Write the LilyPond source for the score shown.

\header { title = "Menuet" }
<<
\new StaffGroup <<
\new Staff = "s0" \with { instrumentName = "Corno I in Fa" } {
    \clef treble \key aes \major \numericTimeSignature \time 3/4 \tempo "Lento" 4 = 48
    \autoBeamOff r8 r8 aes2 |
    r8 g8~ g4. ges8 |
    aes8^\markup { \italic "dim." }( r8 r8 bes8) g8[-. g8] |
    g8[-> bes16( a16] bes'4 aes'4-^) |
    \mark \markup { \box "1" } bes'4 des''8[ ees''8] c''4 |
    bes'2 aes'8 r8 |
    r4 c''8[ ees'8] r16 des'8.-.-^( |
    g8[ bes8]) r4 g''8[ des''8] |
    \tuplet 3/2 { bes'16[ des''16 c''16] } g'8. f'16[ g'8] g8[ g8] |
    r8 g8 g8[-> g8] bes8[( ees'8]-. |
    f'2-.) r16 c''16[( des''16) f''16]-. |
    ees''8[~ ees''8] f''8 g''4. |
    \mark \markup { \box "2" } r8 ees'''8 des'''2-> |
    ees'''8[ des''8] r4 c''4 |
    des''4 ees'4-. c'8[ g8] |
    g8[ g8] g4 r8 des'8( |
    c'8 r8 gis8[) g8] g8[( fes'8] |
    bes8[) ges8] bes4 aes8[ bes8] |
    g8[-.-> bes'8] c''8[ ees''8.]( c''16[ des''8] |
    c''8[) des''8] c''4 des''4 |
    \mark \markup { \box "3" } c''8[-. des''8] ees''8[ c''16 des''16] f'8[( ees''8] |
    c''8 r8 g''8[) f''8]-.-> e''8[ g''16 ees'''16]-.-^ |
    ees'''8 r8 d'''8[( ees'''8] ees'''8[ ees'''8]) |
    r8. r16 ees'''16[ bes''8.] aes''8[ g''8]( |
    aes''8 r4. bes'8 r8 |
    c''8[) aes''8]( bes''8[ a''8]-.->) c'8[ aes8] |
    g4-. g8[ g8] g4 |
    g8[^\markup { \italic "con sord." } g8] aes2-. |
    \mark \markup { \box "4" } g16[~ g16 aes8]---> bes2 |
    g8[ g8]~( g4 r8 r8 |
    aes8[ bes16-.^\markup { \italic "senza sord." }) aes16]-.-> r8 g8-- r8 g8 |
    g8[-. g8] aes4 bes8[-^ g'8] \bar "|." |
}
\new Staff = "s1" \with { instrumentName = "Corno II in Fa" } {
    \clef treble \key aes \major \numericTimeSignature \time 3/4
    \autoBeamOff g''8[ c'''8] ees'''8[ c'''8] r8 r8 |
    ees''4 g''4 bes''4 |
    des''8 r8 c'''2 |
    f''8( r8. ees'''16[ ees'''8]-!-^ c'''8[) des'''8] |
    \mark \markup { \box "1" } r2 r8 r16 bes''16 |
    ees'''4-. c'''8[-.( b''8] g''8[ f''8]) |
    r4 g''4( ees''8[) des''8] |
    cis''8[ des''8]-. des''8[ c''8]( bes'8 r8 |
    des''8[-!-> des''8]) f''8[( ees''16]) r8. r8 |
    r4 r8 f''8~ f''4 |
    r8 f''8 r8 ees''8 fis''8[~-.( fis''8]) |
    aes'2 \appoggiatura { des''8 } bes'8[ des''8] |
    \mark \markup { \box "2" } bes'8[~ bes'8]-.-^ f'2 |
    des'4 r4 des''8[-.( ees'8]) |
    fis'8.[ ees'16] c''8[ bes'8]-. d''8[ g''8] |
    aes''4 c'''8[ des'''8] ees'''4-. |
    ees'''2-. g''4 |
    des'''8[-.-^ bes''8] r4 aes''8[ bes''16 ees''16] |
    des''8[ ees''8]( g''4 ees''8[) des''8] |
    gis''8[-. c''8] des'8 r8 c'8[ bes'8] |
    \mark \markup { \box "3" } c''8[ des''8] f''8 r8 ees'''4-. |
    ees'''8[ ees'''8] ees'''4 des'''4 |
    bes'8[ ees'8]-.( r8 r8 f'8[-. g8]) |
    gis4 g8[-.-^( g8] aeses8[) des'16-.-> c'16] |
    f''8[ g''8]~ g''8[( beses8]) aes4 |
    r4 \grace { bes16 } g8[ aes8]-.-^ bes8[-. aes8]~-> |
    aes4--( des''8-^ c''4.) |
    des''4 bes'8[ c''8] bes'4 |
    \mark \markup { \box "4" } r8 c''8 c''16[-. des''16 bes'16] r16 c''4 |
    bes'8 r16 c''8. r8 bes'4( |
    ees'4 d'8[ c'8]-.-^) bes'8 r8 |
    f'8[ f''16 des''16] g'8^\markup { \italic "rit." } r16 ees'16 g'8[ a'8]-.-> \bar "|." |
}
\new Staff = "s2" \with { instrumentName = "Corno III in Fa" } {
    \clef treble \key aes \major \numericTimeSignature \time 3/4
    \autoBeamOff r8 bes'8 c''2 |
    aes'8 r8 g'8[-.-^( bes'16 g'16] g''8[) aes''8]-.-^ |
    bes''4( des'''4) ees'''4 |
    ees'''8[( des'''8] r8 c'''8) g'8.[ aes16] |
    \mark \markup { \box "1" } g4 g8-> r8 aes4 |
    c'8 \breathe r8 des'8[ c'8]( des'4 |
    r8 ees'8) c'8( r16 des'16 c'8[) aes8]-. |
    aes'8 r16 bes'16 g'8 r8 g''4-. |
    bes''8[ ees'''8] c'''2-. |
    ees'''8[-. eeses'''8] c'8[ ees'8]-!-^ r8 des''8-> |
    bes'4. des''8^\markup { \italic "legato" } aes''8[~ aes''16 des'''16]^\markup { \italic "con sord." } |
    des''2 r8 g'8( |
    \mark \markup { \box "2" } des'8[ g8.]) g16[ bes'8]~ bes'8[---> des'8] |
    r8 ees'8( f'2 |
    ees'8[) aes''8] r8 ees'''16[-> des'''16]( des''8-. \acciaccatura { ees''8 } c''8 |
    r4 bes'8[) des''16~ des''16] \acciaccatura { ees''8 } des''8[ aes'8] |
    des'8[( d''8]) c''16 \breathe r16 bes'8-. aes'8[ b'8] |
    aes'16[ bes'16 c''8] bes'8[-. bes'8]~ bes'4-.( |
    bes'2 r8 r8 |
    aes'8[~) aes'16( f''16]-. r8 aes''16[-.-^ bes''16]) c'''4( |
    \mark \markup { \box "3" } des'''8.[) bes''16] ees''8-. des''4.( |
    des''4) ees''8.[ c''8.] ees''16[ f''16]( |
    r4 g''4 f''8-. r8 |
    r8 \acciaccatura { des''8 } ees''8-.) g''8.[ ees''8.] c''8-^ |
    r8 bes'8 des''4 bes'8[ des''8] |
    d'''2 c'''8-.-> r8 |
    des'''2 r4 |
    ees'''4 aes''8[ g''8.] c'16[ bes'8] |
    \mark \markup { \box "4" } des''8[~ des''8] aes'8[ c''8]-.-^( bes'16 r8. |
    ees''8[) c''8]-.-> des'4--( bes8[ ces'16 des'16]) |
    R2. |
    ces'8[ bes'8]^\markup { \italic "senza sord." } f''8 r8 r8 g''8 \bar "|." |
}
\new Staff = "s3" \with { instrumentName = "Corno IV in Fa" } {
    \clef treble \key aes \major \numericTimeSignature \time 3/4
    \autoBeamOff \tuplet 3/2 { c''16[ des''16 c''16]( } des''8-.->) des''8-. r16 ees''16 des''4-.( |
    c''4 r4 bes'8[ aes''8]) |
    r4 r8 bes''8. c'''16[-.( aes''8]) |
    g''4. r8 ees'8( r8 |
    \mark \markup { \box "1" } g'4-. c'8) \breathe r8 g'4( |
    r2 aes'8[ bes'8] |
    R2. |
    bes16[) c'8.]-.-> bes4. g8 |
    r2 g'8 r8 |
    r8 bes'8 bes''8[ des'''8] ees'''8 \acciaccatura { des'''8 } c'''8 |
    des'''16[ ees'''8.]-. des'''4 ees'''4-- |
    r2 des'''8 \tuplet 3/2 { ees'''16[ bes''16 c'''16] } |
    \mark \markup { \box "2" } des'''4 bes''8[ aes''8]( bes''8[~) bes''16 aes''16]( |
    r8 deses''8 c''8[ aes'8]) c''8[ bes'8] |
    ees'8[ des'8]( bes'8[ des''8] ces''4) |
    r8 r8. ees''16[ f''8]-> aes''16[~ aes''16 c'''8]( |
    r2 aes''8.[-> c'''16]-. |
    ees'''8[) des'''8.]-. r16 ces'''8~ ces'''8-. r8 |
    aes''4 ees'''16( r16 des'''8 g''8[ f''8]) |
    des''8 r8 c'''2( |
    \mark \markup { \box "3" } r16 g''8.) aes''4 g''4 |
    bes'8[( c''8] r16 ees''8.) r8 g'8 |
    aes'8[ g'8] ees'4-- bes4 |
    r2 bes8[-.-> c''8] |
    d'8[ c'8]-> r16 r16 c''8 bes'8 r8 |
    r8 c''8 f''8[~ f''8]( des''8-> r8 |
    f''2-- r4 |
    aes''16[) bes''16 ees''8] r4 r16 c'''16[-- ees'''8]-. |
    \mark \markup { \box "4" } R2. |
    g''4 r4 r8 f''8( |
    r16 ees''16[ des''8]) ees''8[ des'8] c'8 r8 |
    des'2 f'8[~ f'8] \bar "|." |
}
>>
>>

☆ ☆ ☆

▶ _Problem statement_: From the records above, pull out every line that contains the string "breathe", matching its case exactly.

▶ _Output of the exercise_:
    c'8 \breathe r8 des'8[ c'8]( des'4 |
    des'8[( d''8]) c''16 \breathe r16 bes'8-. aes'8[ b'8] |
    \mark \markup { \box "1" } g'4-. c'8) \breathe r8 g'4( |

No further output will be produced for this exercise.